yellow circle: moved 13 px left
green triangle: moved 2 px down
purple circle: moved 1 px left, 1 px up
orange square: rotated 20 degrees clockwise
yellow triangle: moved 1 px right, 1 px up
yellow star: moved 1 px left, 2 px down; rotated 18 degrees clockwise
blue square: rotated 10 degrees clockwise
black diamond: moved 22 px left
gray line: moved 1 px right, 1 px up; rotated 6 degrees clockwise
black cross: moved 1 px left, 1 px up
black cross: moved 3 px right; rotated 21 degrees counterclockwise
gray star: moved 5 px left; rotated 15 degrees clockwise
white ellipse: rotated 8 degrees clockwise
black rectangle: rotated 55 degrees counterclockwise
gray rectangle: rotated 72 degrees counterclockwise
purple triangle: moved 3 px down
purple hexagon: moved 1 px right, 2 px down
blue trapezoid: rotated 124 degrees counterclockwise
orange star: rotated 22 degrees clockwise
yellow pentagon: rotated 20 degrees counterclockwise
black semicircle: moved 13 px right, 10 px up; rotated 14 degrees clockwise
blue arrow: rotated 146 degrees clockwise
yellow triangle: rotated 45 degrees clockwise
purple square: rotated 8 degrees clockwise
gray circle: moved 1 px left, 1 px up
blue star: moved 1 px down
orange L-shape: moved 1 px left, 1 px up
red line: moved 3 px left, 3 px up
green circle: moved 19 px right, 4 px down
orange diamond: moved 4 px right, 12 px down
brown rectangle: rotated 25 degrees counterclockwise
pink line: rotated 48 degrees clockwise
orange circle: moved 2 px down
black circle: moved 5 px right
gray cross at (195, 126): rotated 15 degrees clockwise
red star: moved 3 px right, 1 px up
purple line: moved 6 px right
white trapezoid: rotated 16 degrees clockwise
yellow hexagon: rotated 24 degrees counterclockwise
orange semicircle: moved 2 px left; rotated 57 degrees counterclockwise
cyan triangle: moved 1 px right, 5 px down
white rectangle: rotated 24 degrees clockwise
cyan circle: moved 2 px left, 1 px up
= = = =
TO DO: Write out the line containing "white rectangle: rotated 24 degrees clockwise" and every line after it through the end of the entries. Keep each one exactly as it is, and add nothing.

WRITTEN ANSWER:
white rectangle: rotated 24 degrees clockwise
cyan circle: moved 2 px left, 1 px up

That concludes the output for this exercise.